* MATERIAL PROVIDED *
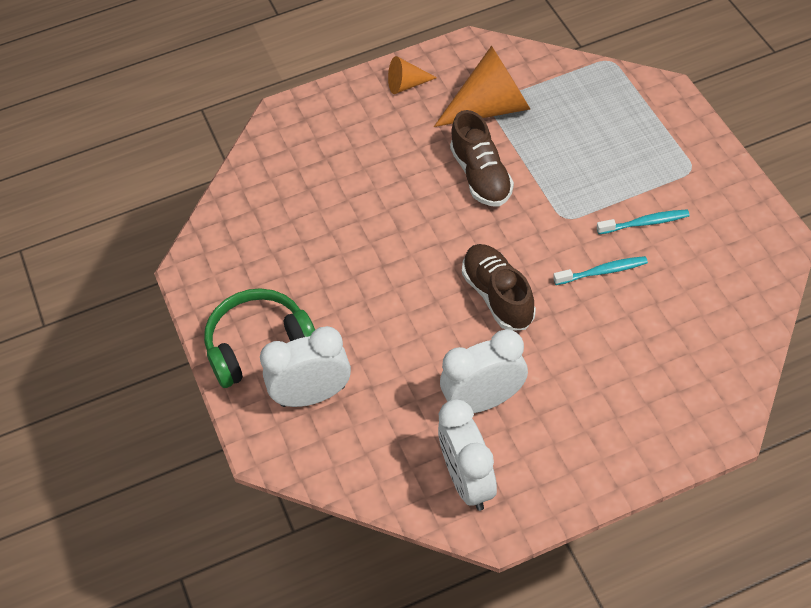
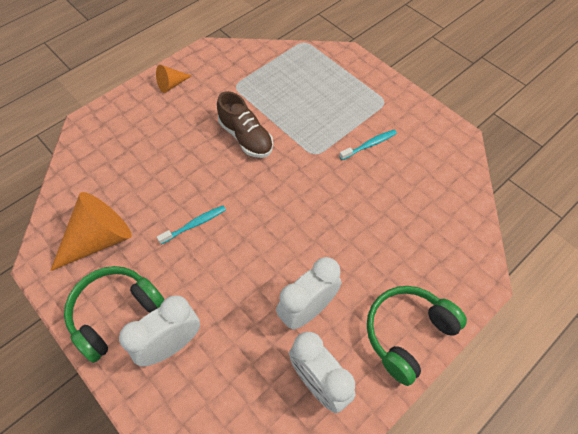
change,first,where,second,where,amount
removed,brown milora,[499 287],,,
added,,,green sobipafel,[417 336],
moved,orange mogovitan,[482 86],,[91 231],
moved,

==

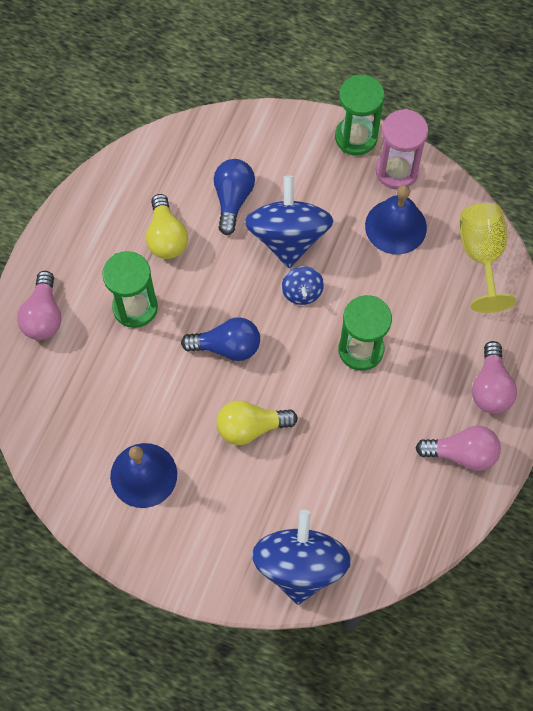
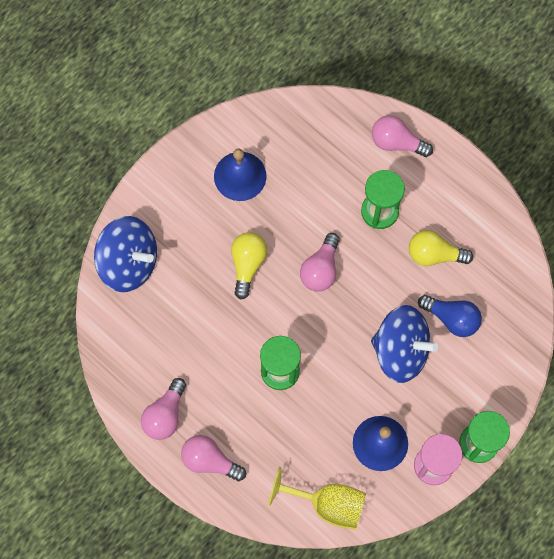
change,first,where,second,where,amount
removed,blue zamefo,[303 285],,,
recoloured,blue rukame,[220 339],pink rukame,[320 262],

---

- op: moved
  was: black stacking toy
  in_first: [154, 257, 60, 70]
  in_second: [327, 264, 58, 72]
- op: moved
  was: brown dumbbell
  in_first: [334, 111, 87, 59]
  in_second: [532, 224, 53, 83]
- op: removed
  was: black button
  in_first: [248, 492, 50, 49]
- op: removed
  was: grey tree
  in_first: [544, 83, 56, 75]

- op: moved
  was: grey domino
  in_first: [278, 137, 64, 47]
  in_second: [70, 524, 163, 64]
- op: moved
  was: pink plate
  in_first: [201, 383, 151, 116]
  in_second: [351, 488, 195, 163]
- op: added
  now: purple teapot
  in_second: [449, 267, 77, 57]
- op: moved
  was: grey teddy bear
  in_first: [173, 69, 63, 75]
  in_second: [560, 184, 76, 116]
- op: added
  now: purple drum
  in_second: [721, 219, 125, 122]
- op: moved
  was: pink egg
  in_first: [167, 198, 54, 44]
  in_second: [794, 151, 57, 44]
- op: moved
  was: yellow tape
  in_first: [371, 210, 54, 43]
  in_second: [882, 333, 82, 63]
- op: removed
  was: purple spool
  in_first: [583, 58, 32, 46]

* DESCRIPTION OF THE TASK *
Your answer should be the lines above, from the line containing "in_second: [327, 264, 58, 72]" up to and including the line containing "was: grey tree", reproduced exactly and with nothing else.

* FINISHED TASK *
  in_second: [327, 264, 58, 72]
- op: moved
  was: brown dumbbell
  in_first: [334, 111, 87, 59]
  in_second: [532, 224, 53, 83]
- op: removed
  was: black button
  in_first: [248, 492, 50, 49]
- op: removed
  was: grey tree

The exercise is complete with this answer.